• Available data:

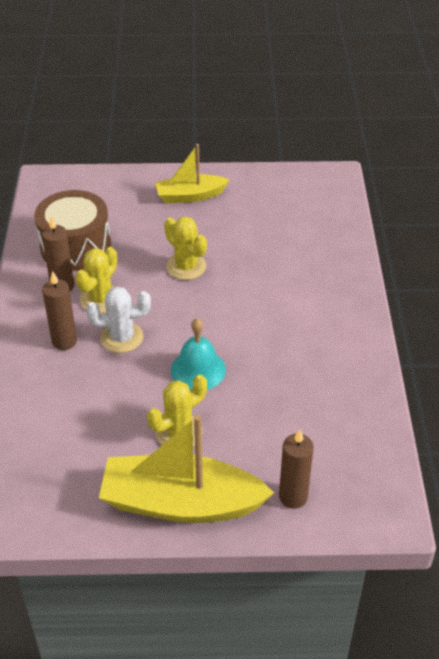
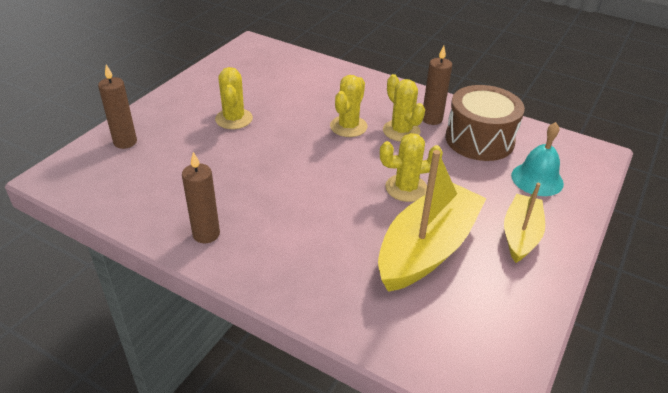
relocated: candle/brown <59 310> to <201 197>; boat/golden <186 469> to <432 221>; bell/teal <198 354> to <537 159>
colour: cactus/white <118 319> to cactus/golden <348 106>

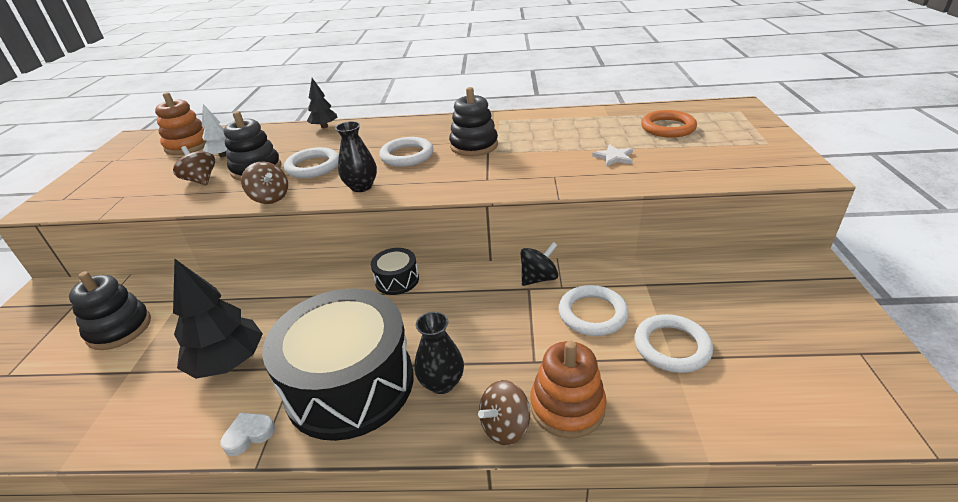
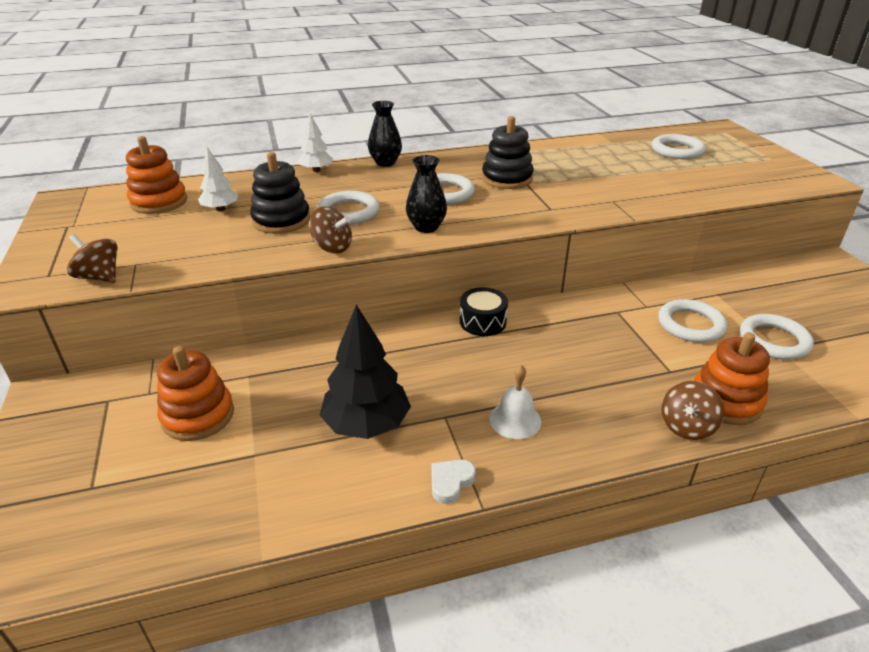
missing: toy top/black <539 264>; star shape/white <612 155>
relocated: toy top/brown <194 166> to <92 258>; flower vase/black <439 353> to <385 134>
exchanged: snare drum/black <338 365> to bell/white <515 402>
colour: stacking toy/black <110 310> to stacking toy/orange-coloured <195 393>; toy tree/black <322 103> to toy tree/white <315 143>; ring/orange-coloured <669 124> to ring/white <678 146>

• Exercise details: Where does "brown" appear in the records above? Copy every line that has it.

• The completed task:
relocated: candle/brown <59 310> to <201 197>; boat/golden <186 469> to <432 221>; bell/teal <198 354> to <537 159>
relocated: toy top/brown <194 166> to <92 258>; flower vase/black <439 353> to <385 134>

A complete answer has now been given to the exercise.